> **Task objective**: Each record should be given again exactly as it appears, with no image included.

┄┄┄┄┄┄┄┄┄┄

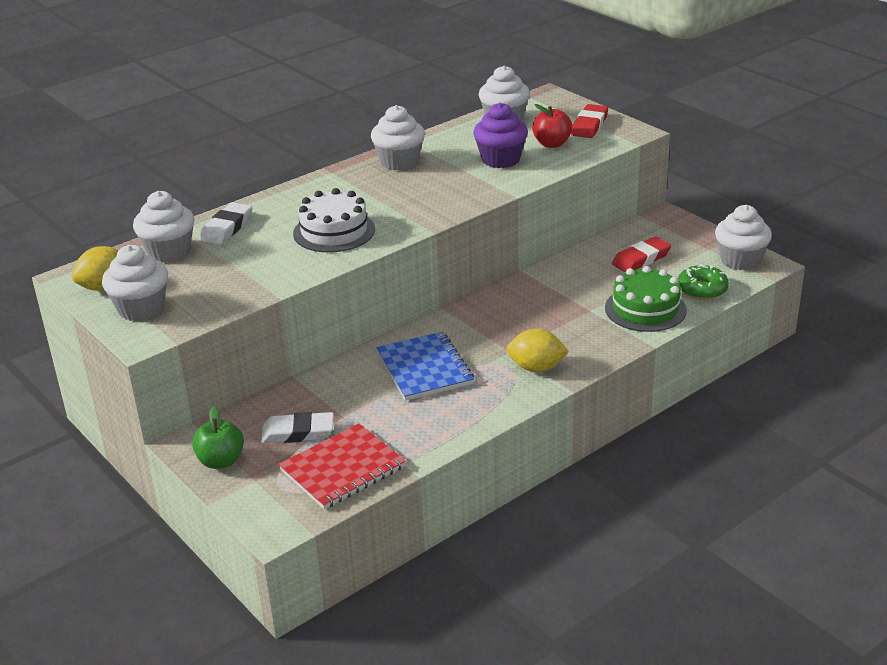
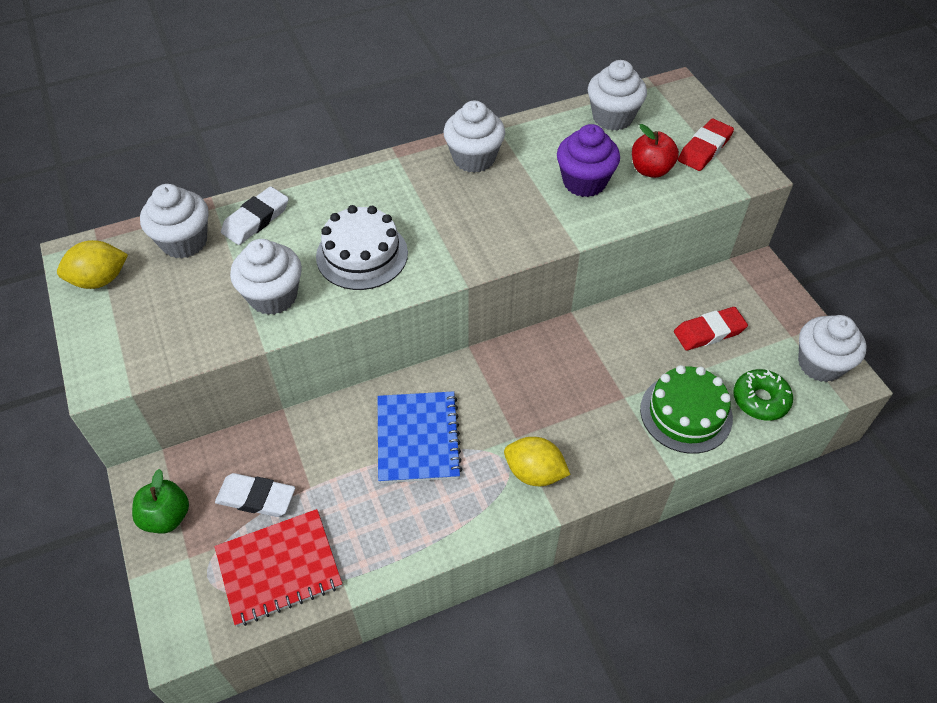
camera: 15 degrees right, 20 degrees up
white cupcake [102,245,168,321] -> white cupcake moved to [230,239,302,315]

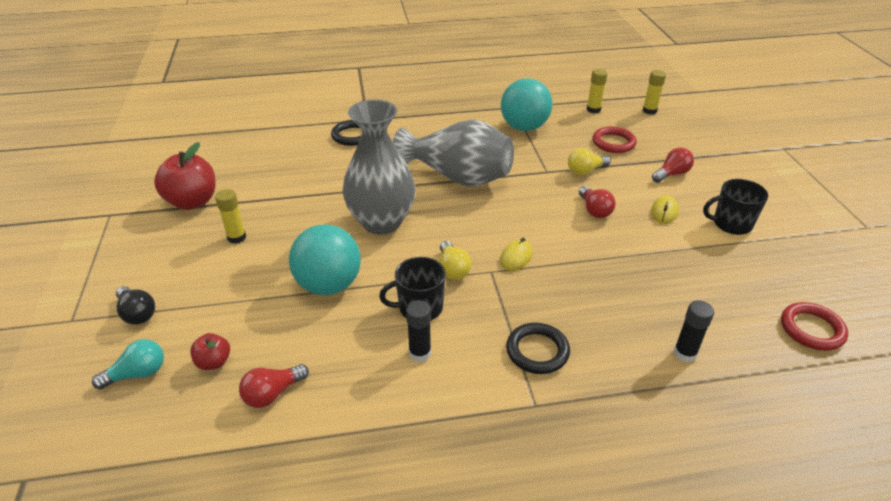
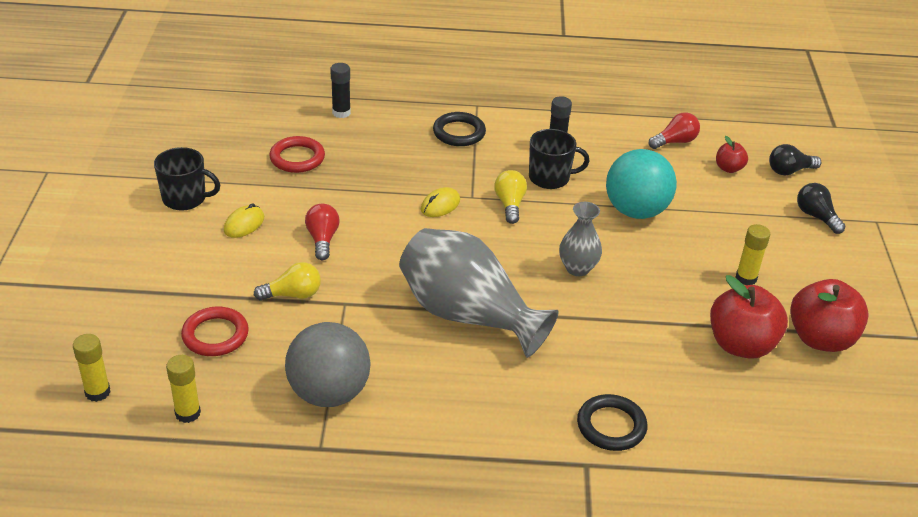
camera: 170 degrees left, 0 degrees up
turquoise light bulb [92,339,164,389] -> black light bulb [769,144,821,175]
grey vase [343,100,416,235] -> grey vase [559,202,602,276], size x0.51
turquoise ball [501,78,552,131] -> grey ball [285,322,371,407]
red light bulb [652,147,694,183] -> none
red ring [781,302,848,351] -> red ring moved to [269,136,325,173]
none -> red apple [710,275,788,359]

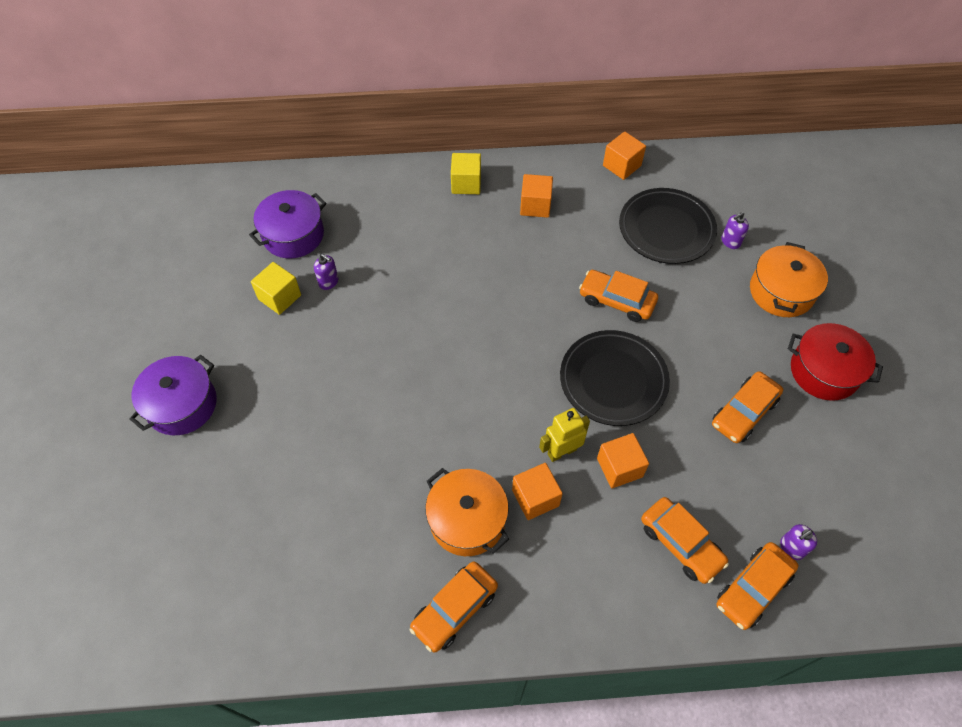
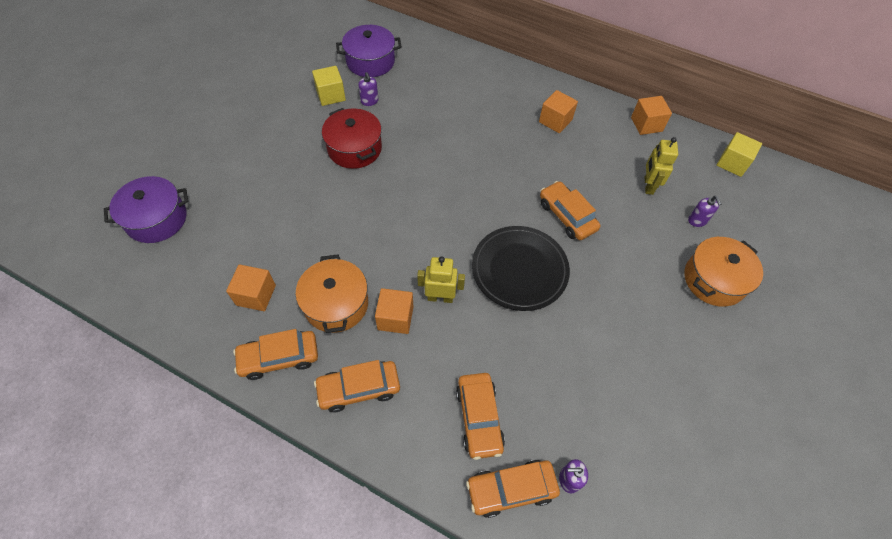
camera: 30 degrees right, 0 degrees up
purple pot [129,355,217,435] -> purple pot moved to [104,176,188,243]
yellow cube [451,153,481,194] -> yellow cube moved to [717,132,762,177]
orange cube [597,433,649,488] -> orange cube moved to [226,264,276,311]
black plate [619,188,717,264] -> yellow robot [645,137,678,195]
orange car [712,371,783,443] -> orange car moved to [314,360,400,412]
purple soap dispenser [722,212,749,249] -> purple soap dispenser turned 105 degrees counterclockwise [688,196,721,227]
red pot [788,323,883,401] -> red pot moved to [322,108,382,169]

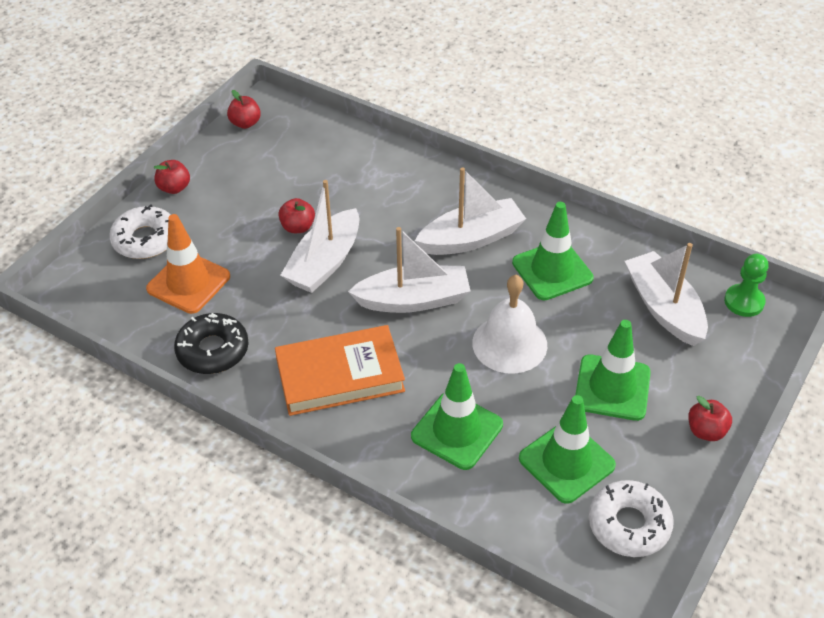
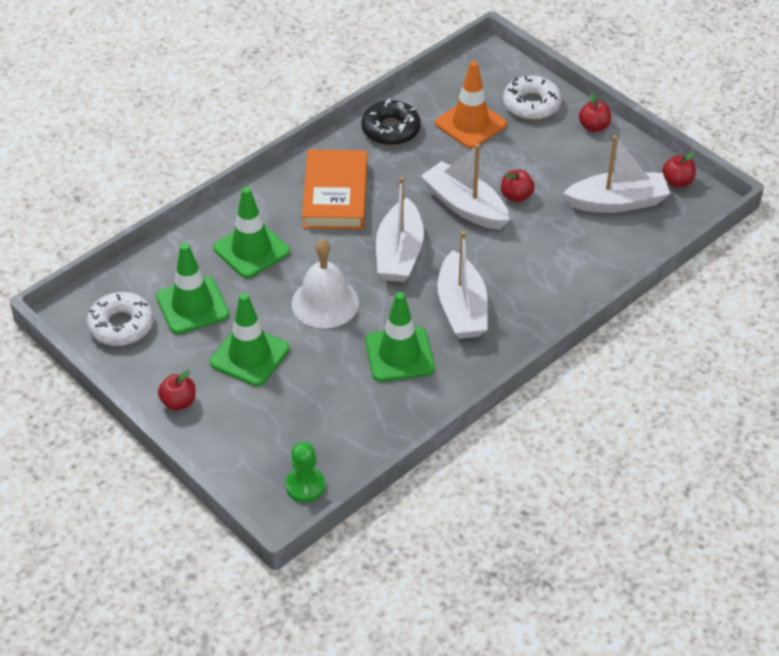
camera: 105 degrees right, 0 degrees up
white boat [625,243,708,346] -> white boat moved to [563,135,670,213]

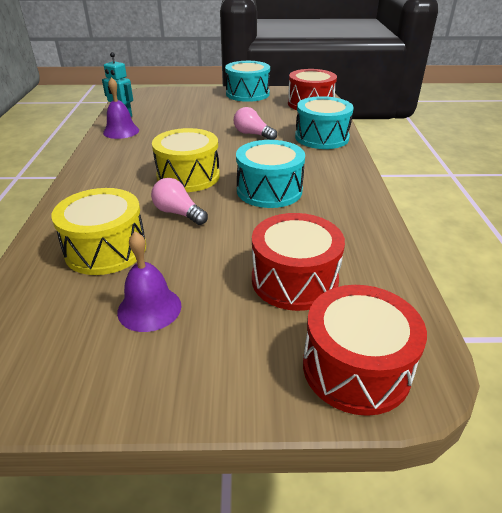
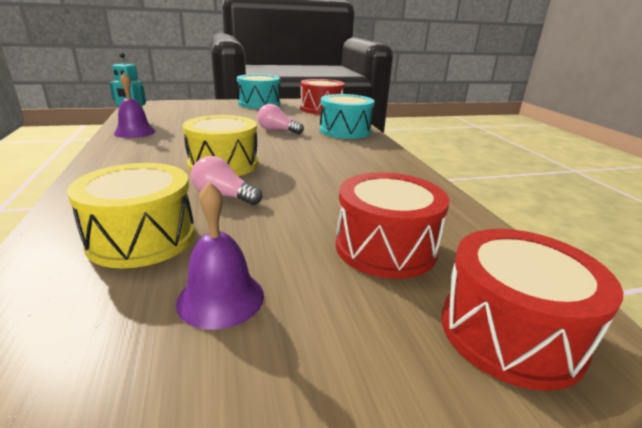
camera: 15 degrees left, 10 degrees down
turquoise drum [236,140,305,208] -> none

┄┄┄┄┄┄┄┄┄┄

> **Task output**:
camera: 15 degrees right, 20 degrees up
white cupcake [102,245,168,321] -> white cupcake moved to [230,239,302,315]

camera: 170 degrees left, 0 degrees up
turquoise light bulb [92,339,164,389] -> black light bulb [769,144,821,175]
grey vase [343,100,416,235] -> grey vase [559,202,602,276], size x0.51
turquoise ball [501,78,552,131] -> grey ball [285,322,371,407]
red light bulb [652,147,694,183] -> none
red ring [781,302,848,351] -> red ring moved to [269,136,325,173]
none -> red apple [710,275,788,359]

camera: 30 degrees right, 0 degrees up
purple pot [129,355,217,435] -> purple pot moved to [104,176,188,243]
yellow cube [451,153,481,194] -> yellow cube moved to [717,132,762,177]
orange cube [597,433,649,488] -> orange cube moved to [226,264,276,311]
black plate [619,188,717,264] -> yellow robot [645,137,678,195]
orange car [712,371,783,443] -> orange car moved to [314,360,400,412]
purple soap dispenser [722,212,749,249] -> purple soap dispenser turned 105 degrees counterclockwise [688,196,721,227]
red pot [788,323,883,401] -> red pot moved to [322,108,382,169]

camera: 105 degrees right, 0 degrees up
white boat [625,243,708,346] -> white boat moved to [563,135,670,213]

camera: 15 degrees left, 10 degrees down
turquoise drum [236,140,305,208] -> none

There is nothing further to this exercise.